» EXERCISE
The entries are to be reproduced verbatim, with all pictures omitted.
(TASK MATERIAL begins)
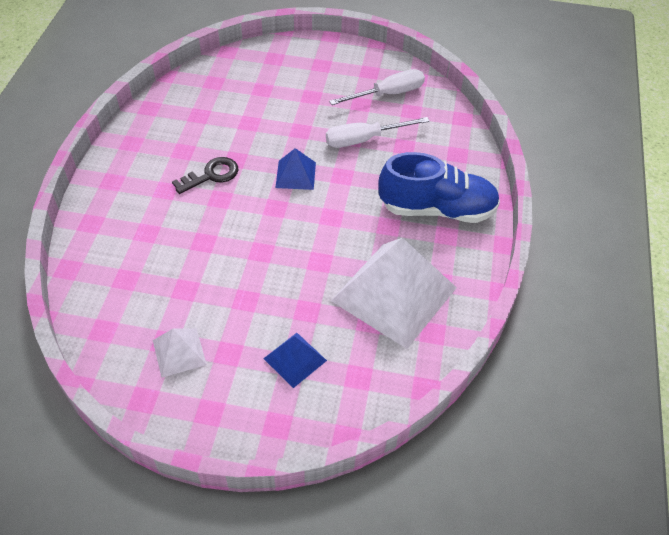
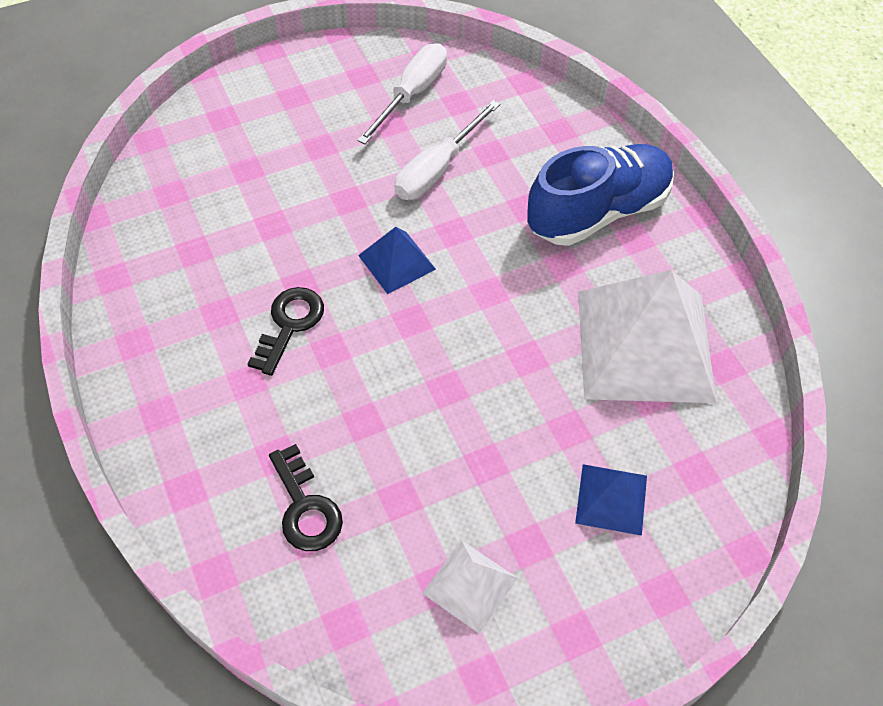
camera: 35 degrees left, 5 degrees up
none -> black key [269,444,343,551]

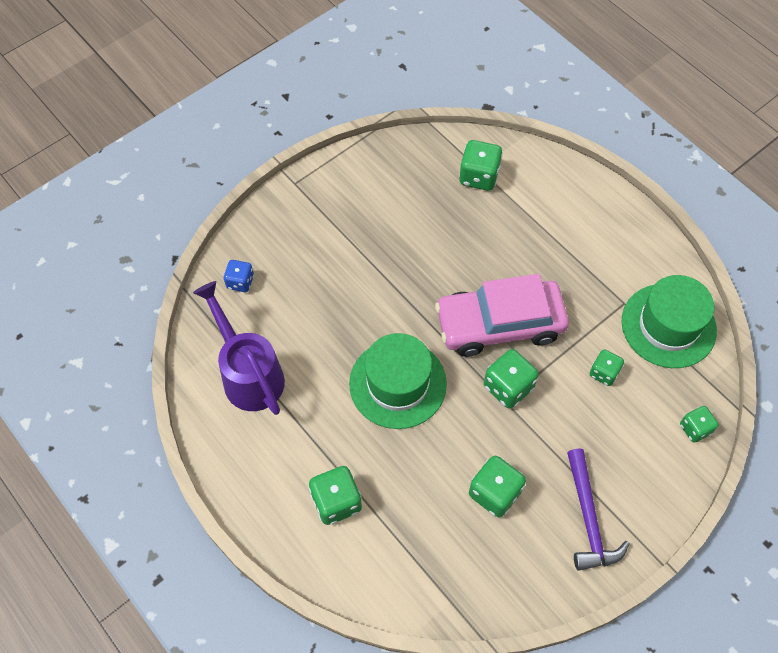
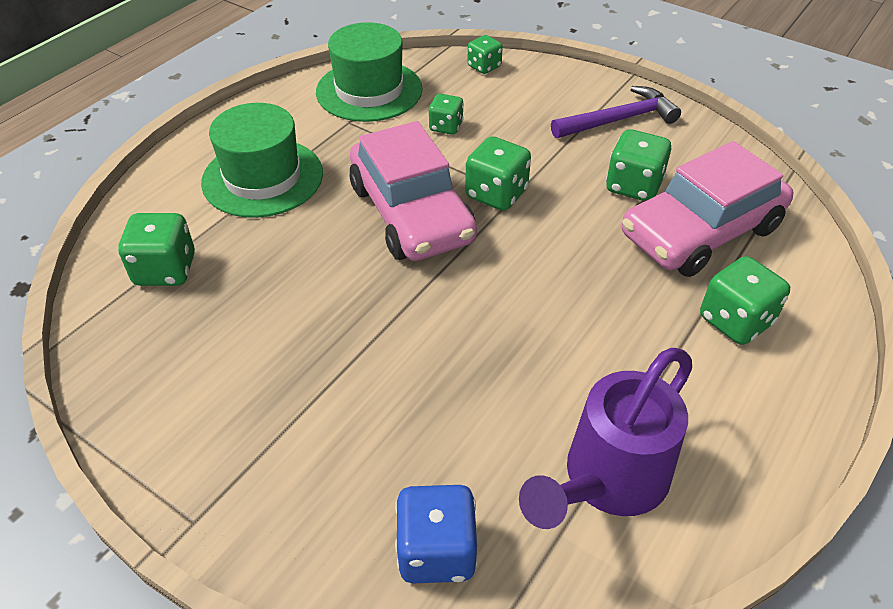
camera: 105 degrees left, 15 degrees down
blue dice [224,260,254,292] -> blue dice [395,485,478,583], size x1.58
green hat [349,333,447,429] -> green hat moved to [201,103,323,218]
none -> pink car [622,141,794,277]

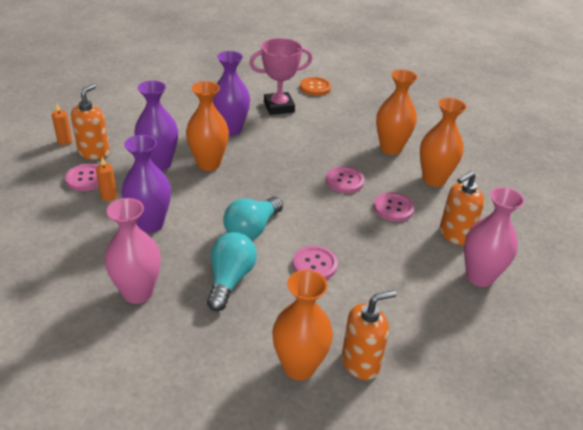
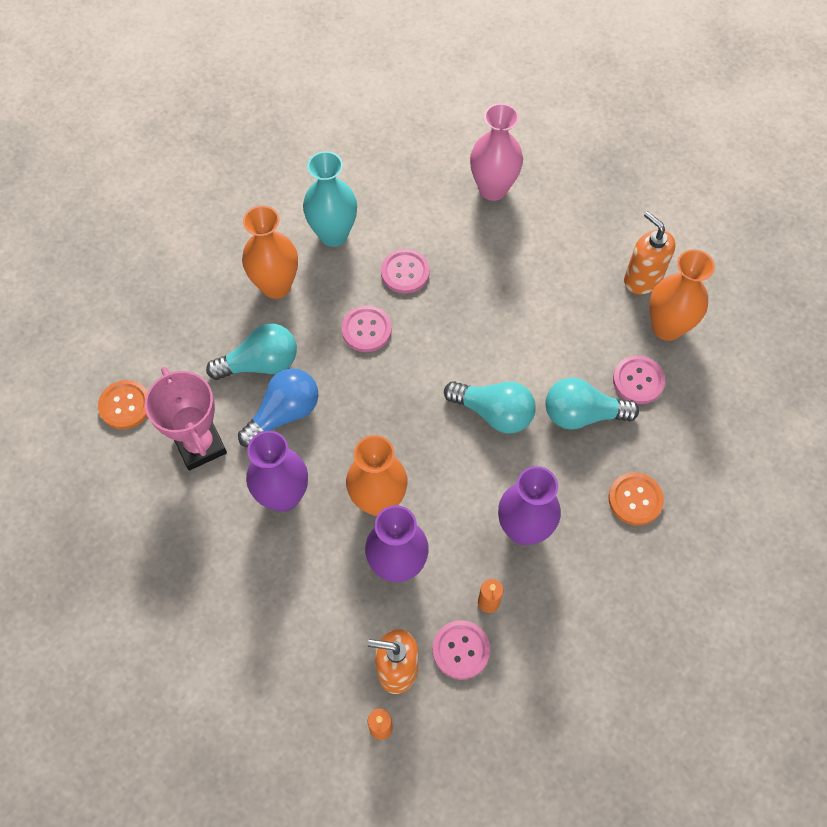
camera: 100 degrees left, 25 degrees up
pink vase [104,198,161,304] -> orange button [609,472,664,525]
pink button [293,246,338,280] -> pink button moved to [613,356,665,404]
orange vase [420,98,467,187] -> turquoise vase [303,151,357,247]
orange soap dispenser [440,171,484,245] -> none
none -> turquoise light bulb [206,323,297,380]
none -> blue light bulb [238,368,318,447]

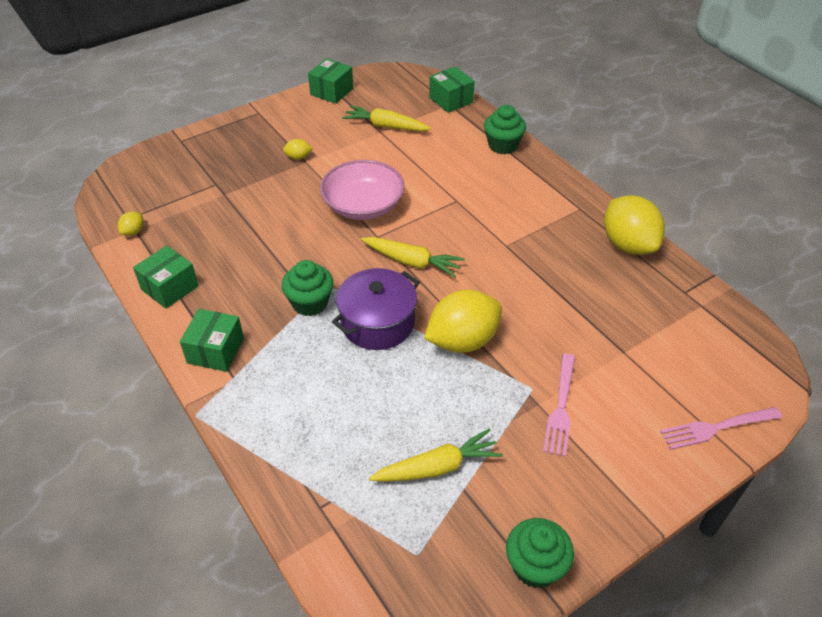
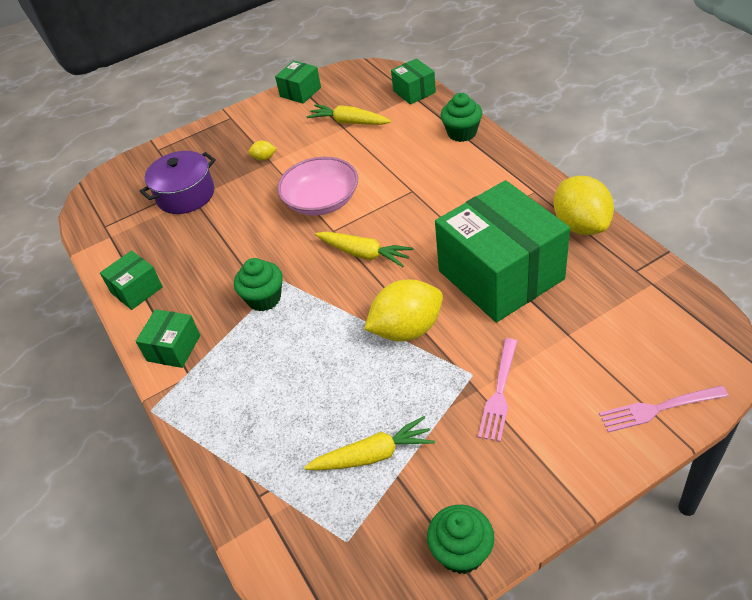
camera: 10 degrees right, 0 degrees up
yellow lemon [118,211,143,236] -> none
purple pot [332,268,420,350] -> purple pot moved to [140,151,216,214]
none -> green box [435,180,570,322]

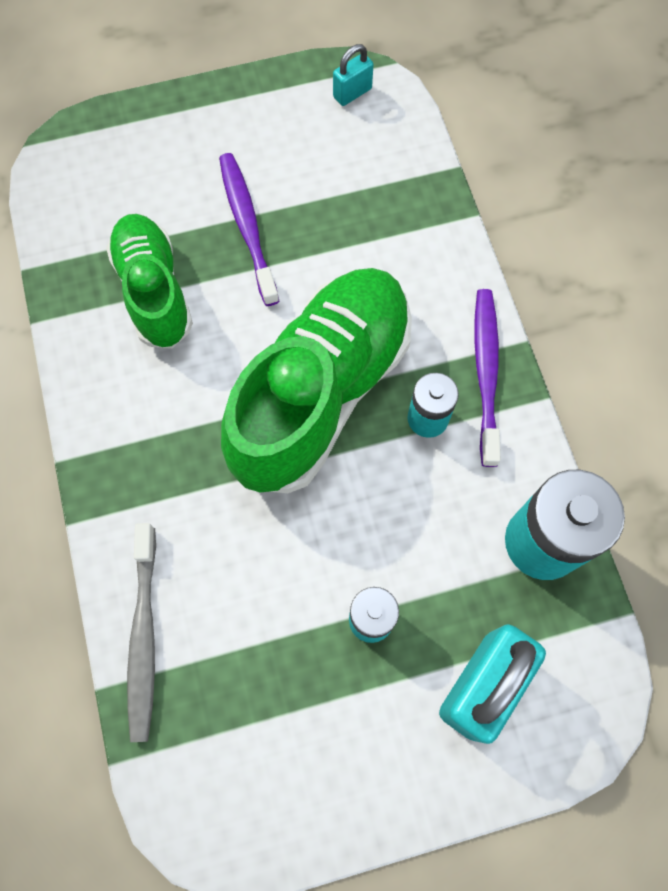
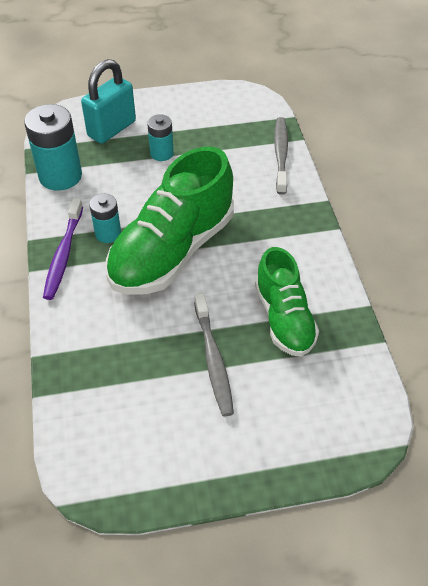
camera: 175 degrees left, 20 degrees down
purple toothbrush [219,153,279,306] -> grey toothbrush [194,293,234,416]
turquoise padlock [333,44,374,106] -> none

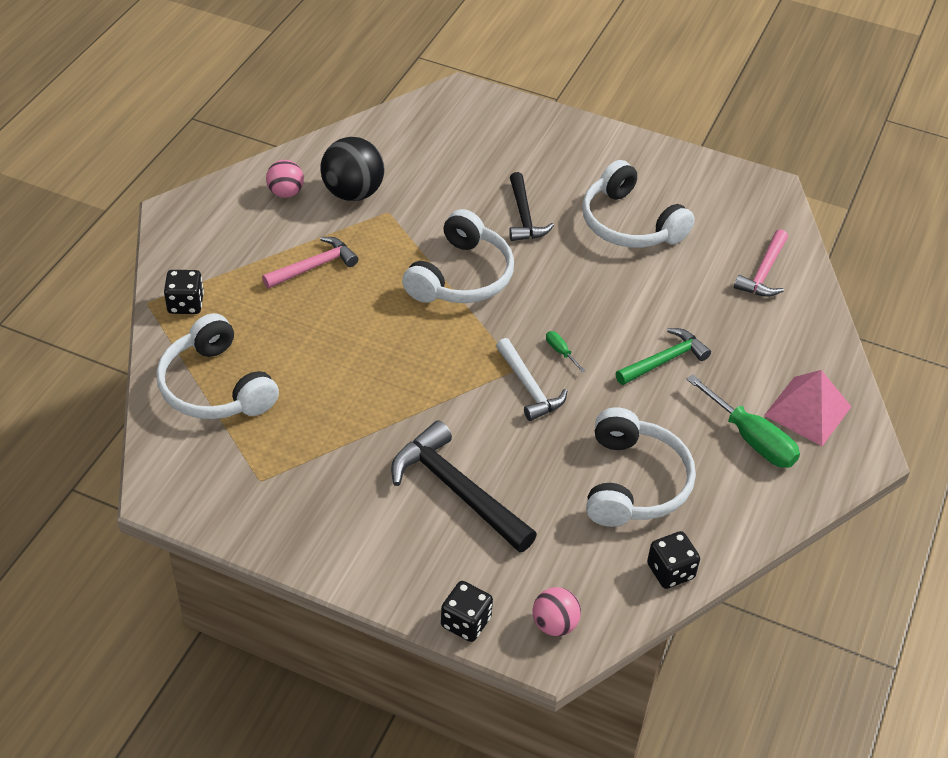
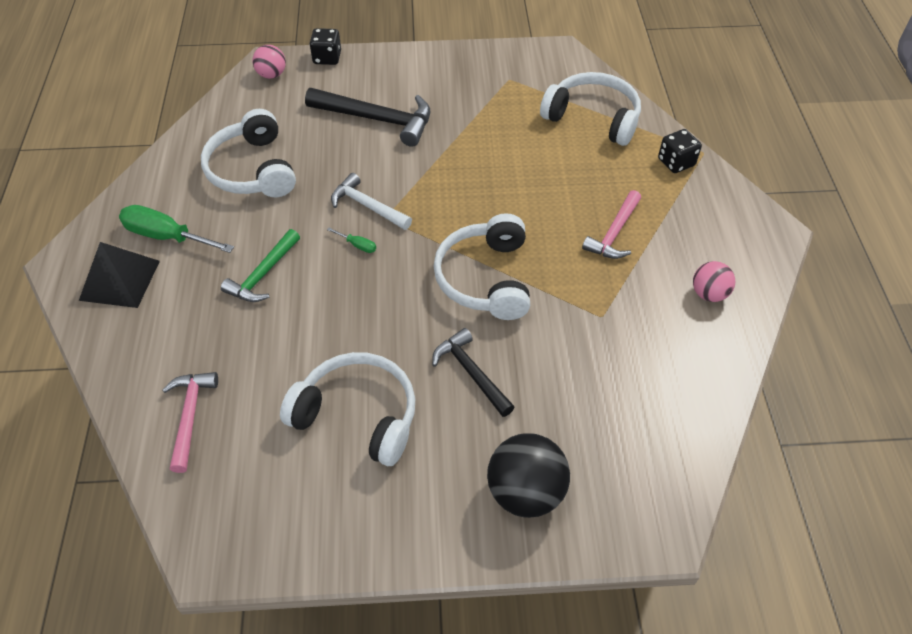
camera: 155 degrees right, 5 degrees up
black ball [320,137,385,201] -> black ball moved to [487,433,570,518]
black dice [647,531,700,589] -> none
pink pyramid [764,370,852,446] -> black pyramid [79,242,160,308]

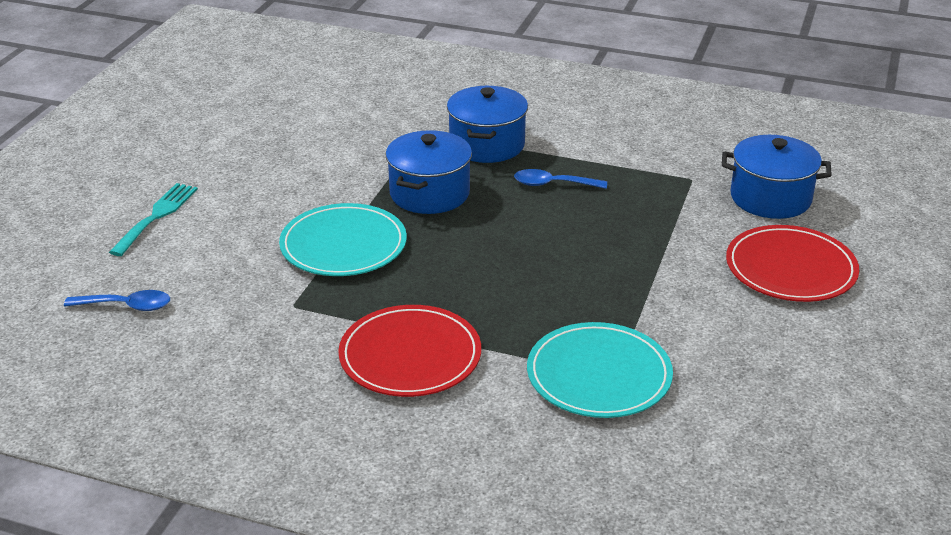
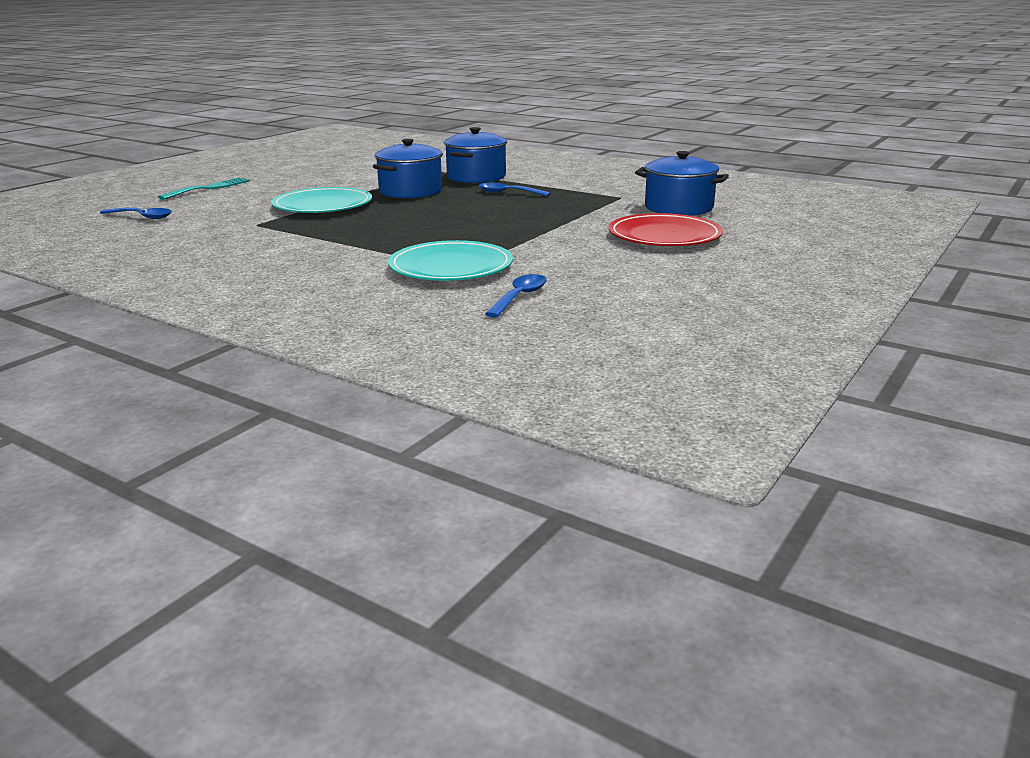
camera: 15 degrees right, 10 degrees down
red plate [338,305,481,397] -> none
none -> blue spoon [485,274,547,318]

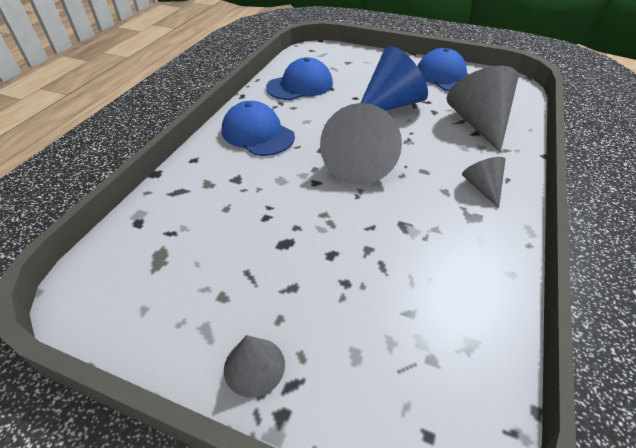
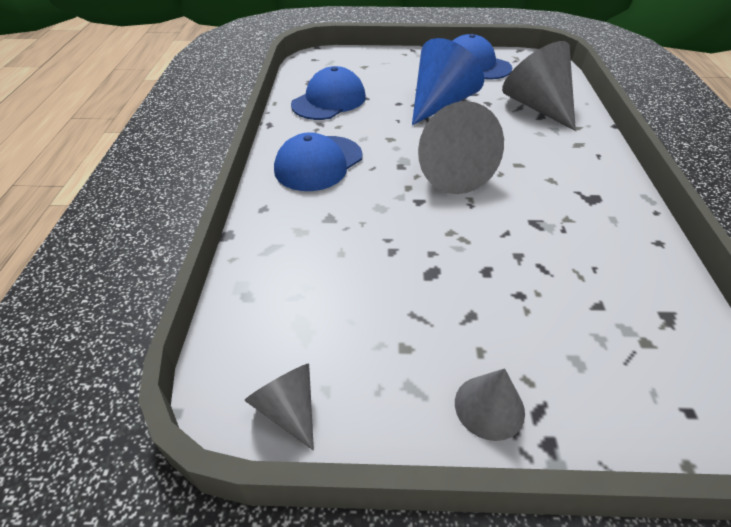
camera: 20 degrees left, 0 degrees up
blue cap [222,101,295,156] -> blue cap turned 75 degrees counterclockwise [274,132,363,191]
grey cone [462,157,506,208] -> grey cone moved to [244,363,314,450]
(TASK MATERIAL ends)
» EXPECTED ANSWER
camera: 35 degrees left, 5 degrees up
none -> black key [269,444,343,551]

camera: 105 degrees left, 15 degrees down
blue dice [224,260,254,292] -> blue dice [395,485,478,583], size x1.58
green hat [349,333,447,429] -> green hat moved to [201,103,323,218]
none -> pink car [622,141,794,277]

camera: 100 degrees left, 25 degrees up
pink vase [104,198,161,304] -> orange button [609,472,664,525]
pink button [293,246,338,280] -> pink button moved to [613,356,665,404]
orange vase [420,98,467,187] -> turquoise vase [303,151,357,247]
orange soap dispenser [440,171,484,245] -> none
none -> turquoise light bulb [206,323,297,380]
none -> blue light bulb [238,368,318,447]

camera: 10 degrees right, 0 degrees up
yellow lemon [118,211,143,236] -> none
purple pot [332,268,420,350] -> purple pot moved to [140,151,216,214]
none -> green box [435,180,570,322]

camera: 175 degrees left, 20 degrees down
purple toothbrush [219,153,279,306] -> grey toothbrush [194,293,234,416]
turquoise padlock [333,44,374,106] -> none

camera: 155 degrees right, 5 degrees up
black ball [320,137,385,201] -> black ball moved to [487,433,570,518]
black dice [647,531,700,589] -> none
pink pyramid [764,370,852,446] -> black pyramid [79,242,160,308]

camera: 15 degrees right, 10 degrees down
red plate [338,305,481,397] -> none
none -> blue spoon [485,274,547,318]

camera: 20 degrees left, 0 degrees up
blue cap [222,101,295,156] -> blue cap turned 75 degrees counterclockwise [274,132,363,191]
grey cone [462,157,506,208] -> grey cone moved to [244,363,314,450]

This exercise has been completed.